===== DATA SHOWN

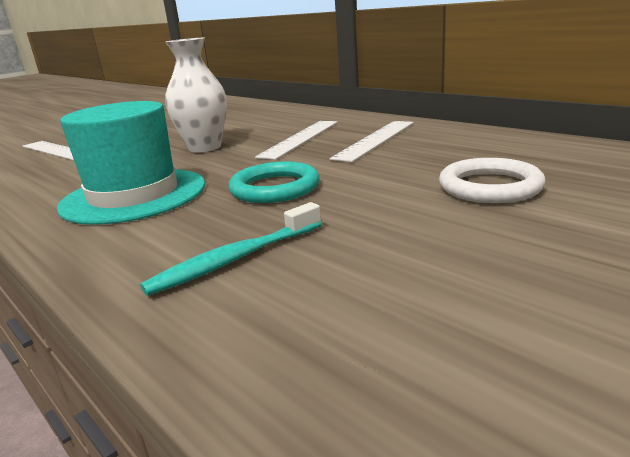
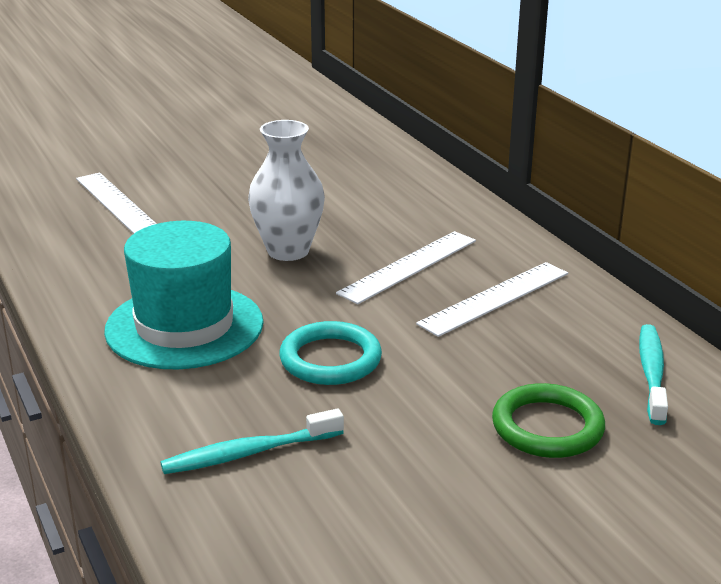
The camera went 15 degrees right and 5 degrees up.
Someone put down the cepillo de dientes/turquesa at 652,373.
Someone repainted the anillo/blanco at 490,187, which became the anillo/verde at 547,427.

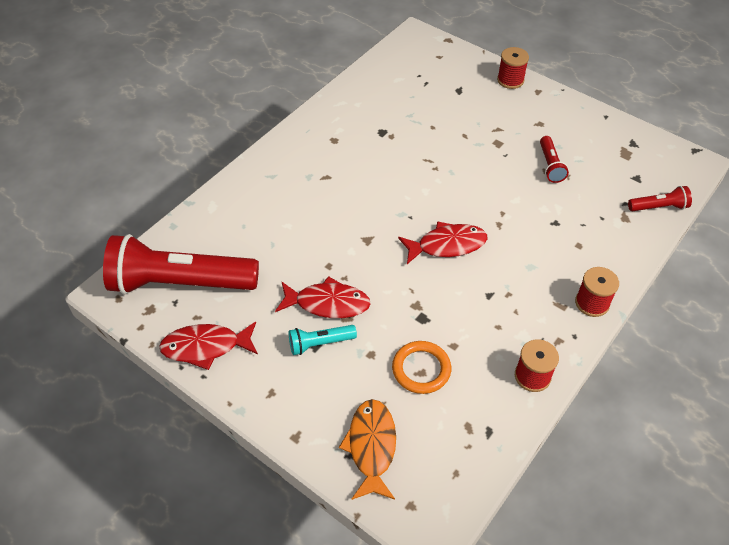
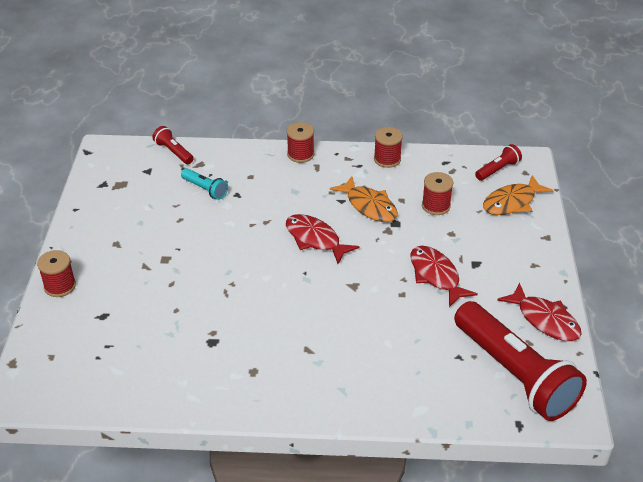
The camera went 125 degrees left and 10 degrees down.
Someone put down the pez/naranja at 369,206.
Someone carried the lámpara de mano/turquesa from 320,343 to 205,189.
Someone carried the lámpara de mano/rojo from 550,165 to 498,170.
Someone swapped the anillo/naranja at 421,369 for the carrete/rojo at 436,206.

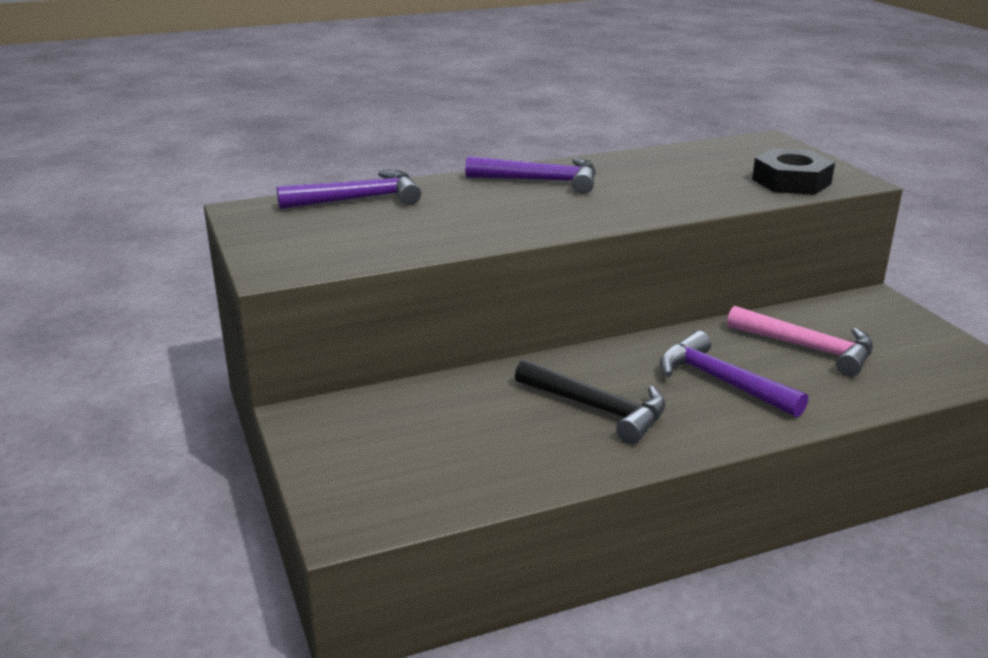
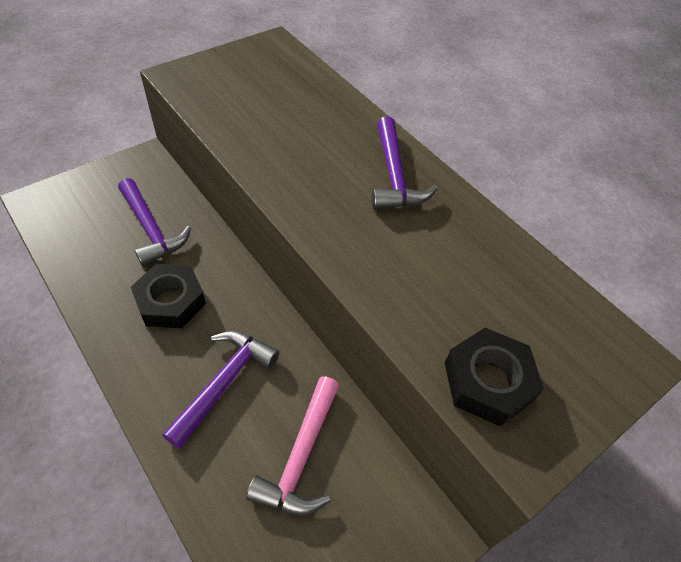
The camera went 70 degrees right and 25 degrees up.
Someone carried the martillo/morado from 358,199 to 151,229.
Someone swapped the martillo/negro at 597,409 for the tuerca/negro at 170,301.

==========

:: ASSIGNMENT ::
Repeat every line above precisely; pictures do not belong in the copy.

:: EXERCISE OUTPUT ::
The camera went 15 degrees right and 5 degrees up.
Someone put down the cepillo de dientes/turquesa at 652,373.
Someone repainted the anillo/blanco at 490,187, which became the anillo/verde at 547,427.

The camera went 125 degrees left and 10 degrees down.
Someone put down the pez/naranja at 369,206.
Someone carried the lámpara de mano/turquesa from 320,343 to 205,189.
Someone carried the lámpara de mano/rojo from 550,165 to 498,170.
Someone swapped the anillo/naranja at 421,369 for the carrete/rojo at 436,206.

The camera went 70 degrees right and 25 degrees up.
Someone carried the martillo/morado from 358,199 to 151,229.
Someone swapped the martillo/negro at 597,409 for the tuerca/negro at 170,301.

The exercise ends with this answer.